RAW DATA:

● ● ● ● ● ● ●

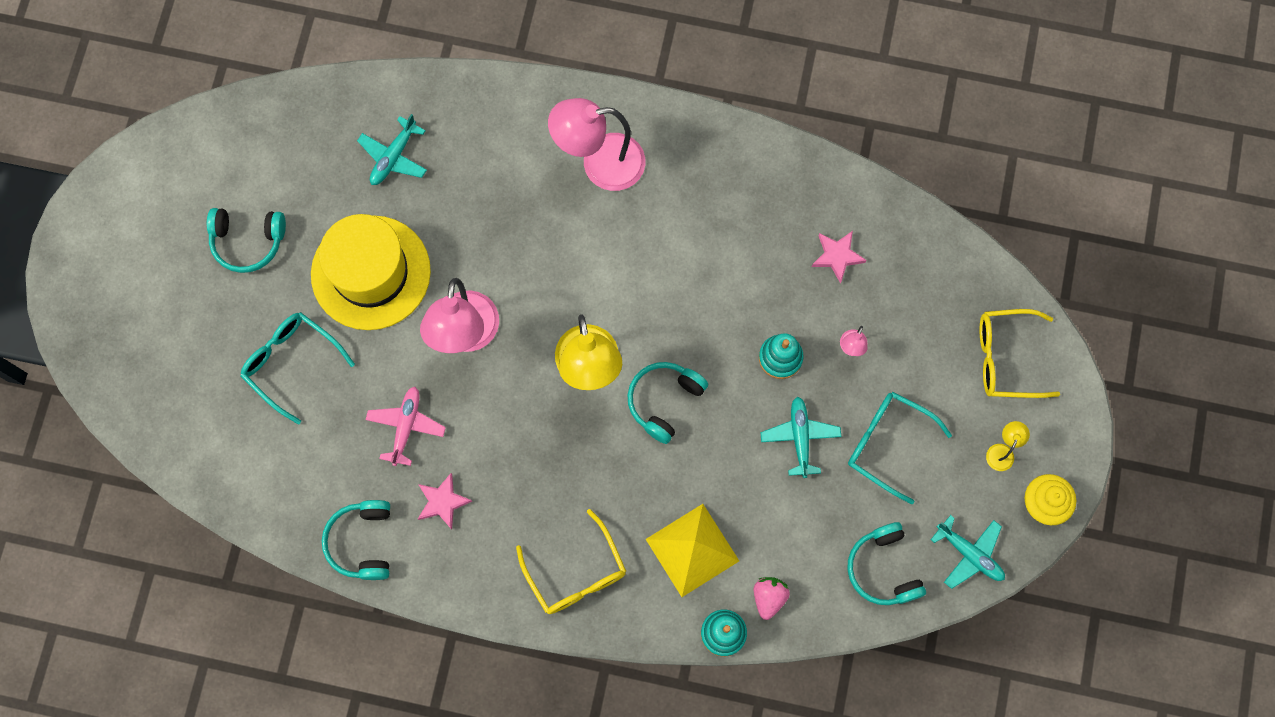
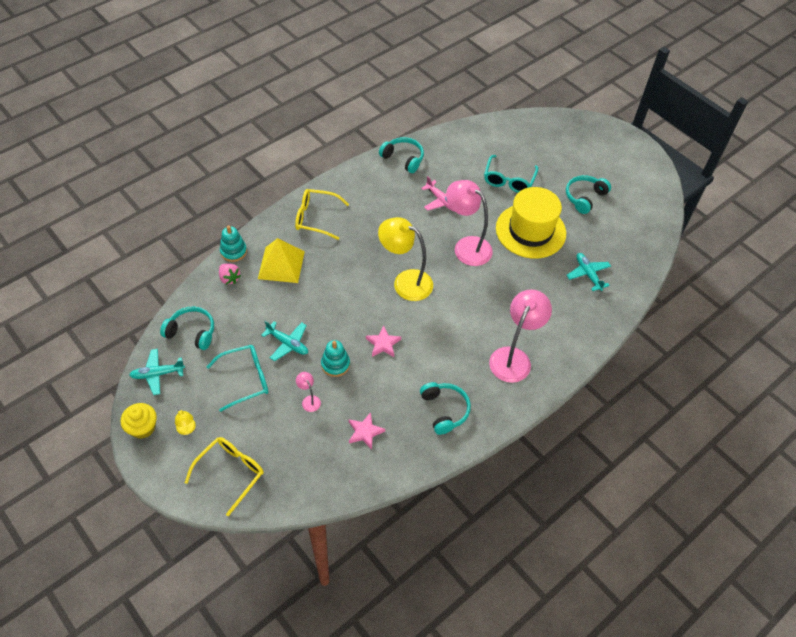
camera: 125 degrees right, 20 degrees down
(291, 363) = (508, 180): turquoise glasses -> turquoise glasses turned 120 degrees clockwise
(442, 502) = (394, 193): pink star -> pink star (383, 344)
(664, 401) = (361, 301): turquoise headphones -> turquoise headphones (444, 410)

● ● ● ● ● ● ●

Among the lines above, find those that contain the word "degrees" and copy them.

ANSWER TO THE EXERCISE:
camera: 125 degrees right, 20 degrees down
(291, 363) = (508, 180): turquoise glasses -> turquoise glasses turned 120 degrees clockwise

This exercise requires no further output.